◆ DIRECTIONS
Copy each line of the entries that contains the word "black".

◆ PROVIDED RECORDS

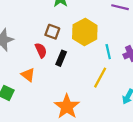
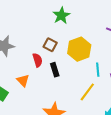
black rectangle: (61, 58) -> (55, 70), turned -48

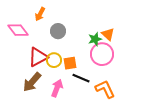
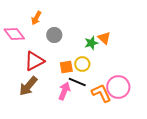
pink circle: (102, 54) -> (118, 87), moved
yellow circle: (54, 60) -> (82, 64), moved
pink arrow: (57, 88) -> (64, 91), moved

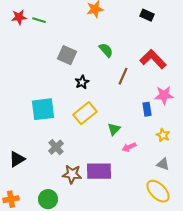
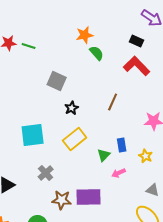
green semicircle: (106, 50) -> (97, 53), moved
red L-shape: (153, 59) -> (137, 66), moved
blue rectangle: (147, 109) -> (122, 145), moved
yellow star: (163, 135) -> (146, 156), moved

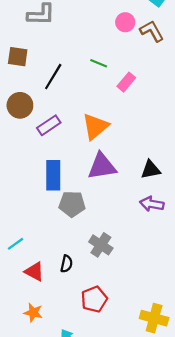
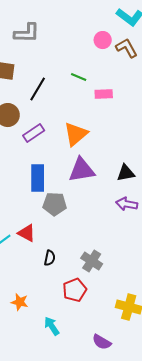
pink rectangle: (126, 82) -> (104, 94), turned 48
gray cross: (101, 245) -> (92, 261), moved
red triangle: (34, 272) -> (27, 233), moved

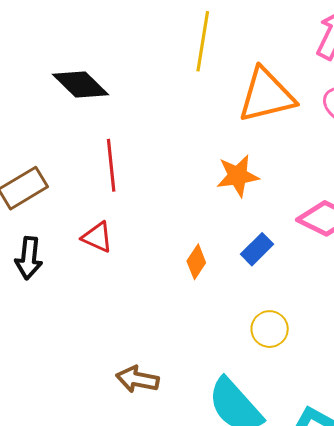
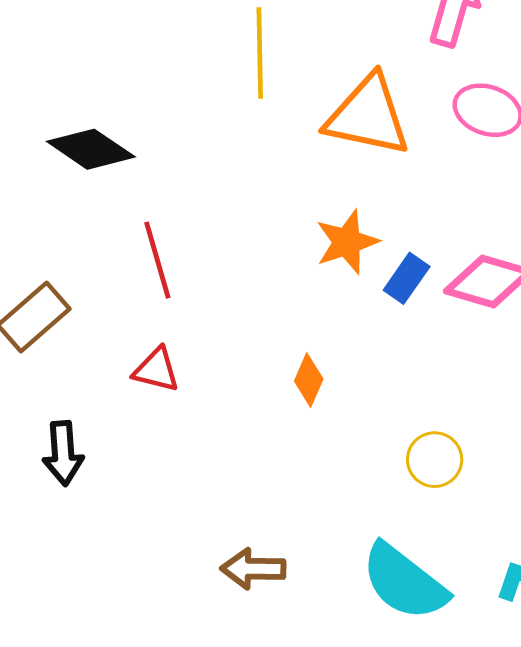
orange triangle: (266, 95) -> (368, 116), turned 36
blue rectangle: (257, 249) -> (407, 278), moved
black arrow: (29, 258) -> (63, 453), moved

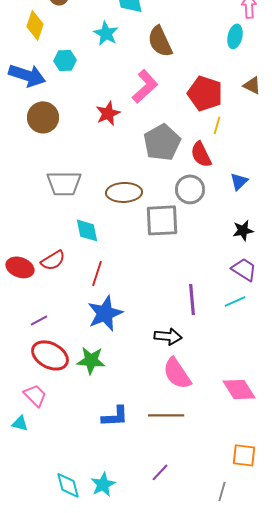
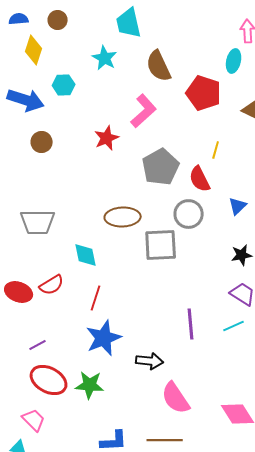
red pentagon: (205, 93) -> (204, 93), moved
brown circle: (43, 117) -> (42, 142), size x0.7
gray trapezoid: (64, 183) -> (38, 222), moved
black arrow: (168, 336) -> (150, 361), moved

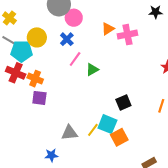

◆ SOLUTION FOR THIS PROBLEM
black rectangle: (61, 58) -> (55, 70), turned -48
black arrow: (29, 258) -> (63, 453), moved
black arrow: (168, 336) -> (150, 361), moved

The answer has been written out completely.